:: The task ::
When you copy the listing, reproduce each line as it appears and omit every image.

★ ★ ★ ★ ★ ★ ★

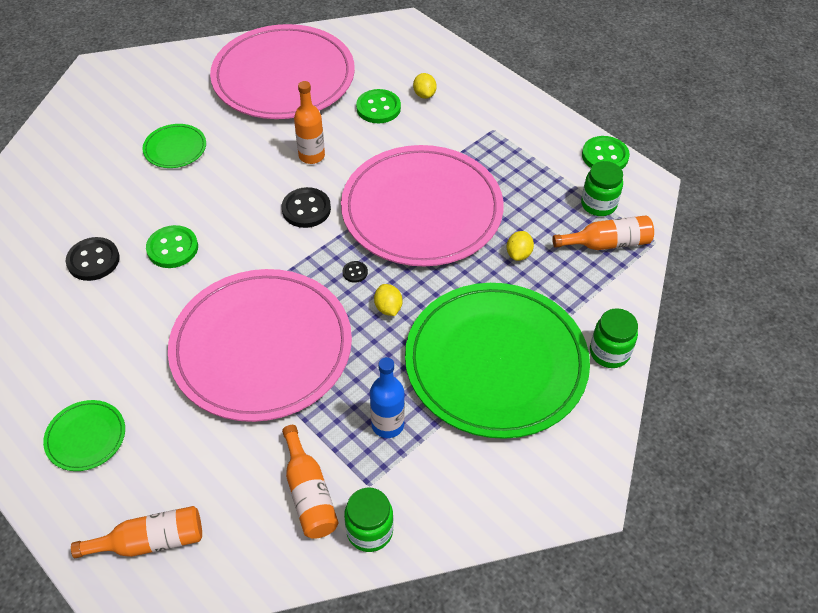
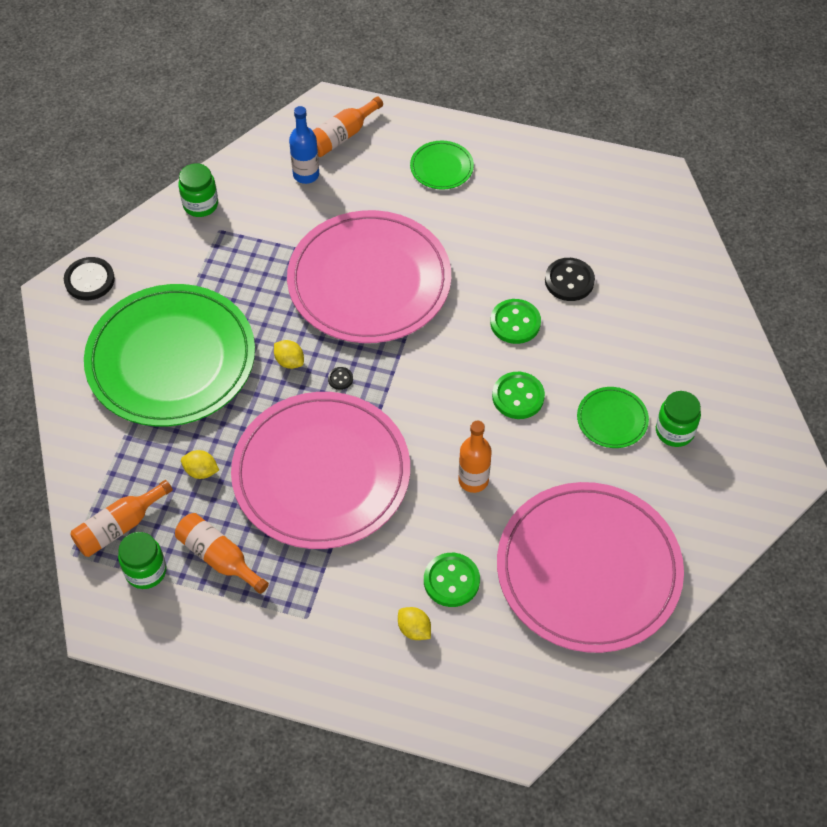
camera: 150 degrees right, 5 degrees up
(306, 209) = (431, 418): black button -> black button (89, 280)
(309, 493) = (258, 206): orange bottle -> orange bottle (219, 557)
(387, 425) = (231, 273): blue bottle -> blue bottle (306, 175)
(518, 254) = (201, 471): yellow lemon -> yellow lemon turned 60 degrees counterclockwise
(605, 156) = (164, 644): green button -> green button (518, 397)
(609, 352) = (77, 414): green jar -> green jar (674, 431)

★ ★ ★ ★ ★ ★ ★

:: Task response ::
camera: 150 degrees right, 5 degrees up
(306, 209) = (431, 418): black button -> black button (89, 280)
(309, 493) = (258, 206): orange bottle -> orange bottle (219, 557)
(387, 425) = (231, 273): blue bottle -> blue bottle (306, 175)
(518, 254) = (201, 471): yellow lemon -> yellow lemon turned 60 degrees counterclockwise
(605, 156) = (164, 644): green button -> green button (518, 397)
(609, 352) = (77, 414): green jar -> green jar (674, 431)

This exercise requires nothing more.